> Work instructions:
Return exactly the lines that run from the one containing "none -> red donut [520,174,576,215]" to the end of the entries, with both ends included.

*** Provided records Section Begins ***

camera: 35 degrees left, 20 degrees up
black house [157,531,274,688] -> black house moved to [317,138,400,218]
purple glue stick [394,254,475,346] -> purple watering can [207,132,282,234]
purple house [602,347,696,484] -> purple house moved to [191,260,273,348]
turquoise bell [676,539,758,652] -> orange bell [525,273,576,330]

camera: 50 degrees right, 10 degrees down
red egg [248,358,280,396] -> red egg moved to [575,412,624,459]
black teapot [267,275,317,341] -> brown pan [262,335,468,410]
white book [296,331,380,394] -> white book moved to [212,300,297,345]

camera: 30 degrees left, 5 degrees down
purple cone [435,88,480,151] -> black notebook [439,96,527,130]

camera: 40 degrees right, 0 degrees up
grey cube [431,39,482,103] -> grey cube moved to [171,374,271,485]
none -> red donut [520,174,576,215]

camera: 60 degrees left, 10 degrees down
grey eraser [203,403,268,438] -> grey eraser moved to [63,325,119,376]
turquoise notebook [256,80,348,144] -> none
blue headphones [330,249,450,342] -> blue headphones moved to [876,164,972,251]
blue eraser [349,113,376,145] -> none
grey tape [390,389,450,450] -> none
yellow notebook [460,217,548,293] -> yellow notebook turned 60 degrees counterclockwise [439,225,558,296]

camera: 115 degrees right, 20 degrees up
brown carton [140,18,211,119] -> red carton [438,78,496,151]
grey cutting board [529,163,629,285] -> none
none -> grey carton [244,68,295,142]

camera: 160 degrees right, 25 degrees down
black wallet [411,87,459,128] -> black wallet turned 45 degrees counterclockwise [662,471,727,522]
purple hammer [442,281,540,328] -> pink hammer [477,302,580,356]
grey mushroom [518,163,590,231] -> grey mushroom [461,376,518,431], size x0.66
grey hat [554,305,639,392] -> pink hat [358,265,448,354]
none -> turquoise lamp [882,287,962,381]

*** Provided records Section Ends ***

> Solution to the exercise:
none -> red donut [520,174,576,215]

camera: 60 degrees left, 10 degrees down
grey eraser [203,403,268,438] -> grey eraser moved to [63,325,119,376]
turquoise notebook [256,80,348,144] -> none
blue headphones [330,249,450,342] -> blue headphones moved to [876,164,972,251]
blue eraser [349,113,376,145] -> none
grey tape [390,389,450,450] -> none
yellow notebook [460,217,548,293] -> yellow notebook turned 60 degrees counterclockwise [439,225,558,296]

camera: 115 degrees right, 20 degrees up
brown carton [140,18,211,119] -> red carton [438,78,496,151]
grey cutting board [529,163,629,285] -> none
none -> grey carton [244,68,295,142]

camera: 160 degrees right, 25 degrees down
black wallet [411,87,459,128] -> black wallet turned 45 degrees counterclockwise [662,471,727,522]
purple hammer [442,281,540,328] -> pink hammer [477,302,580,356]
grey mushroom [518,163,590,231] -> grey mushroom [461,376,518,431], size x0.66
grey hat [554,305,639,392] -> pink hat [358,265,448,354]
none -> turquoise lamp [882,287,962,381]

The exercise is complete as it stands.